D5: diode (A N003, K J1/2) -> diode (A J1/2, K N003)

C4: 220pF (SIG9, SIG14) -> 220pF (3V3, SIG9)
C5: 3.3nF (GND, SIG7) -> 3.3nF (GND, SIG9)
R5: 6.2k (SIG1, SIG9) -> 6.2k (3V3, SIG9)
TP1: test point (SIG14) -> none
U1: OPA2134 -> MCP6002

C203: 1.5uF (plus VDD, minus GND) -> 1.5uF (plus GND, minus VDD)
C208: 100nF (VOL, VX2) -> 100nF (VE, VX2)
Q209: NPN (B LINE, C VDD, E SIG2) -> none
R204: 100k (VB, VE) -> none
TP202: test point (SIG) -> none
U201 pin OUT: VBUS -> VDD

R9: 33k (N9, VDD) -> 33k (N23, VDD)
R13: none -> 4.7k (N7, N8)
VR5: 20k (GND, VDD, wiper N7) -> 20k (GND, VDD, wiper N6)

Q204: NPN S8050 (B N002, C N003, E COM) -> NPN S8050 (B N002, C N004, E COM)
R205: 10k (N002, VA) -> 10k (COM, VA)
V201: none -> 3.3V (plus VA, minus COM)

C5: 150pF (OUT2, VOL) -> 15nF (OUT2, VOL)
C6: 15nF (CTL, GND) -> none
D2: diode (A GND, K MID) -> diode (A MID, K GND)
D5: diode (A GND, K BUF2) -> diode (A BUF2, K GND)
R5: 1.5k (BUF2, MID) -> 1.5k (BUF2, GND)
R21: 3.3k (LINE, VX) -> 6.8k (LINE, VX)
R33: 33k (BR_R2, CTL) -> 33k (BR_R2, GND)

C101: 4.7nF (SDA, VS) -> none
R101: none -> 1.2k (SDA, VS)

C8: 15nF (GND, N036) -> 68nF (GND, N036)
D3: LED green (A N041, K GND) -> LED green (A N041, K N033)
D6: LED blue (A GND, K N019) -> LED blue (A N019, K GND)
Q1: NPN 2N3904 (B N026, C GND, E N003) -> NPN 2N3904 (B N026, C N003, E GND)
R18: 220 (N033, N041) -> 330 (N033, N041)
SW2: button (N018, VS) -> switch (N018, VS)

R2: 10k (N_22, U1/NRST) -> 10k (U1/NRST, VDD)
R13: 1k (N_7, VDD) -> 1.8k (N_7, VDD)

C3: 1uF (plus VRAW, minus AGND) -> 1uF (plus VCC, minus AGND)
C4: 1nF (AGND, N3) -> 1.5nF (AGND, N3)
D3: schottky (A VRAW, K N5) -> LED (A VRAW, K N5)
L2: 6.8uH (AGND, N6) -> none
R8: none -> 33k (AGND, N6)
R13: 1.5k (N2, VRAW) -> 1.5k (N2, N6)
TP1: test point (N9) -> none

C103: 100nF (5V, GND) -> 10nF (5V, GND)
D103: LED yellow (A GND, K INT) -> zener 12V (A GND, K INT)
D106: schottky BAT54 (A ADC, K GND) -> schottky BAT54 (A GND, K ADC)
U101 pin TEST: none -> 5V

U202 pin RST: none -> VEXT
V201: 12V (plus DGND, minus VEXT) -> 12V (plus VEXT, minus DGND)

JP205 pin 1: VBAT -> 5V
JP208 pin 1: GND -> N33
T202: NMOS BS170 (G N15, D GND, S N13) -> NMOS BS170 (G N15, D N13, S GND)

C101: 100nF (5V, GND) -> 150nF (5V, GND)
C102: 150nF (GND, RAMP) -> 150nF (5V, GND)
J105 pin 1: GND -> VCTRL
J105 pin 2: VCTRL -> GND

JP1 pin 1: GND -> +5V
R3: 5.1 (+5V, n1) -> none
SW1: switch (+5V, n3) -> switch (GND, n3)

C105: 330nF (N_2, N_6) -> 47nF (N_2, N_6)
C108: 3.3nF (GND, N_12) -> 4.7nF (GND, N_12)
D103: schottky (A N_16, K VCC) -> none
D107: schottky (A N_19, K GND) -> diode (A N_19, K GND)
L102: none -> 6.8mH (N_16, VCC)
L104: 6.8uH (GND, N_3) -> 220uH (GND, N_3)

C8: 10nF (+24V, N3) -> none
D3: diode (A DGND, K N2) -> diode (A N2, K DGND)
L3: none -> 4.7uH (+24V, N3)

—————

WORK REQUIRED »
Only a verbatim transcription of the lines from the one containing "R3: 5.1 (+5V, n1) -> none" through the last line of the records counts as the answer.

WORKED SOLUTION »
R3: 5.1 (+5V, n1) -> none
SW1: switch (+5V, n3) -> switch (GND, n3)

C105: 330nF (N_2, N_6) -> 47nF (N_2, N_6)
C108: 3.3nF (GND, N_12) -> 4.7nF (GND, N_12)
D103: schottky (A N_16, K VCC) -> none
D107: schottky (A N_19, K GND) -> diode (A N_19, K GND)
L102: none -> 6.8mH (N_16, VCC)
L104: 6.8uH (GND, N_3) -> 220uH (GND, N_3)

C8: 10nF (+24V, N3) -> none
D3: diode (A DGND, K N2) -> diode (A N2, K DGND)
L3: none -> 4.7uH (+24V, N3)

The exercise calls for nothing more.